• What you will do:
Tally the lines below that contain the word "compared". Reply with only the number.

• Stored data entries:
Segment Open

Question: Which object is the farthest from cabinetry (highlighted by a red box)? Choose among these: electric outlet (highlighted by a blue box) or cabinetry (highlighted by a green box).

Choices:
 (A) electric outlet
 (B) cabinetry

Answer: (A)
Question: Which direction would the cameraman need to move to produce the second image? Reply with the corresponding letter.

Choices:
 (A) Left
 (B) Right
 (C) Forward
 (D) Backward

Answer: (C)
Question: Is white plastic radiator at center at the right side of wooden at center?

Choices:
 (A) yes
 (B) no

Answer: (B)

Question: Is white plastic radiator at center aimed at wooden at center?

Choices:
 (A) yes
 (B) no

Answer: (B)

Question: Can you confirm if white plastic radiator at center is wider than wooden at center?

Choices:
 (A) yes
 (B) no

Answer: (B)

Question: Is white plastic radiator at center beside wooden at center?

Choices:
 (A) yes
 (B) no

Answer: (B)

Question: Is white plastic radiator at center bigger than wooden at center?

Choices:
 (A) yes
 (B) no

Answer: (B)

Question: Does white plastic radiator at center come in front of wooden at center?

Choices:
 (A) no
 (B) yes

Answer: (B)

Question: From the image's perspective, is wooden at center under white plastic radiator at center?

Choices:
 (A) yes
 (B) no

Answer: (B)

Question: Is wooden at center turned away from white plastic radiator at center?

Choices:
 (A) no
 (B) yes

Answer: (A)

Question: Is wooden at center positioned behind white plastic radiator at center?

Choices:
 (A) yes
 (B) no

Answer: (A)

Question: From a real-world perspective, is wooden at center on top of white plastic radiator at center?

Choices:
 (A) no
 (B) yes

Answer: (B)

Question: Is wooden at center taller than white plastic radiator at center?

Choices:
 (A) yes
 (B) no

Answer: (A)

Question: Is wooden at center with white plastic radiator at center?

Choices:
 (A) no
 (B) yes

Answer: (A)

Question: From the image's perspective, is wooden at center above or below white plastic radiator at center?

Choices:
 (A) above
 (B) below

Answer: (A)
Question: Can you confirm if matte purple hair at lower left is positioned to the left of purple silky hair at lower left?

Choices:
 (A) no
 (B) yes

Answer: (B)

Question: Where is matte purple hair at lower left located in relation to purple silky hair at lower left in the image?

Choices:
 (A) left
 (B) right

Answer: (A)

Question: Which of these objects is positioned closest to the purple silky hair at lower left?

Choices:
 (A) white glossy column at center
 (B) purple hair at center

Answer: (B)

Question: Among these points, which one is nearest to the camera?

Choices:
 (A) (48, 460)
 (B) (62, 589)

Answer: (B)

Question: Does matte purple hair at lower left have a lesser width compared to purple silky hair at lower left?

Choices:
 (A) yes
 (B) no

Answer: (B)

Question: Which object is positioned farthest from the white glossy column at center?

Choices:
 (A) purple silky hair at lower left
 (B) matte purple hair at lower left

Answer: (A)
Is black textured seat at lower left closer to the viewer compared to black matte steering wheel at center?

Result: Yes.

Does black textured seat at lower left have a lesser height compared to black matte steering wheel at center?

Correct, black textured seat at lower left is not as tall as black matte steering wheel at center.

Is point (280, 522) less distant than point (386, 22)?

Segment Closed

• Response box:
3